- _To do_:
Pictures do not belong in your copy. Repeat all the other data exactly.

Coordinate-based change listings
* * *

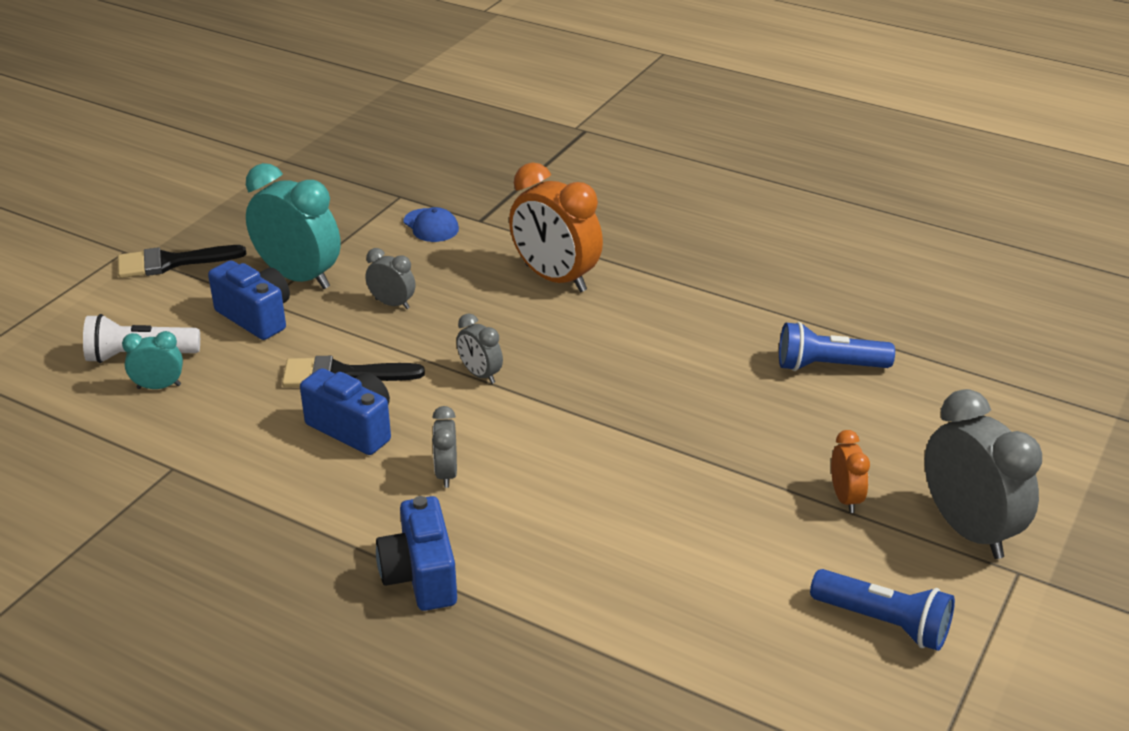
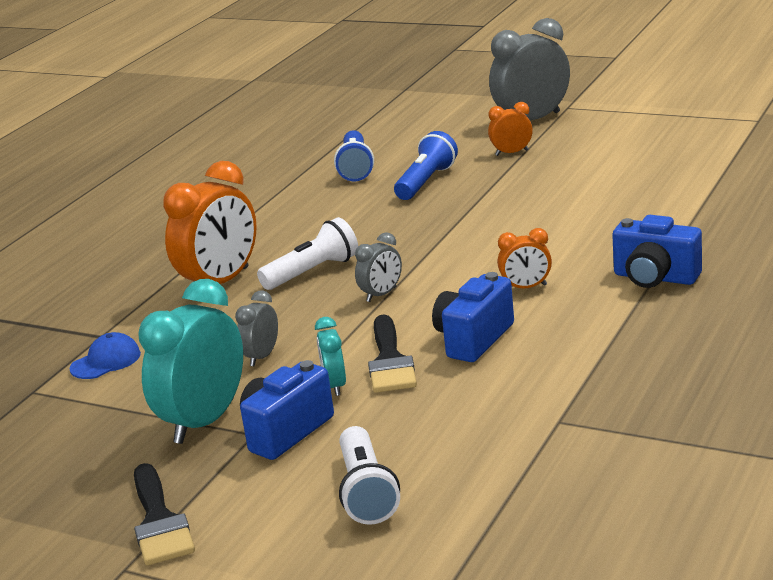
camera: 90 degrees left, 10 degrees down
turquoise clock [122,331,183,389] -> turquoise clock moved to [315,317,346,396]
blue camera [376,496,457,611] -> blue camera turned 45 degrees clockwise [612,215,702,288]
grey clock [432,406,457,488] -> orange clock [498,228,552,288]
blue flashlight [810,569,955,651] -> blue flashlight moved to [394,131,458,200]
none -> white flashlight [257,217,358,290]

* * *

- _Exercise result_:
camera: 90 degrees left, 10 degrees down
turquoise clock [122,331,183,389] -> turquoise clock moved to [315,317,346,396]
blue camera [376,496,457,611] -> blue camera turned 45 degrees clockwise [612,215,702,288]
grey clock [432,406,457,488] -> orange clock [498,228,552,288]
blue flashlight [810,569,955,651] -> blue flashlight moved to [394,131,458,200]
none -> white flashlight [257,217,358,290]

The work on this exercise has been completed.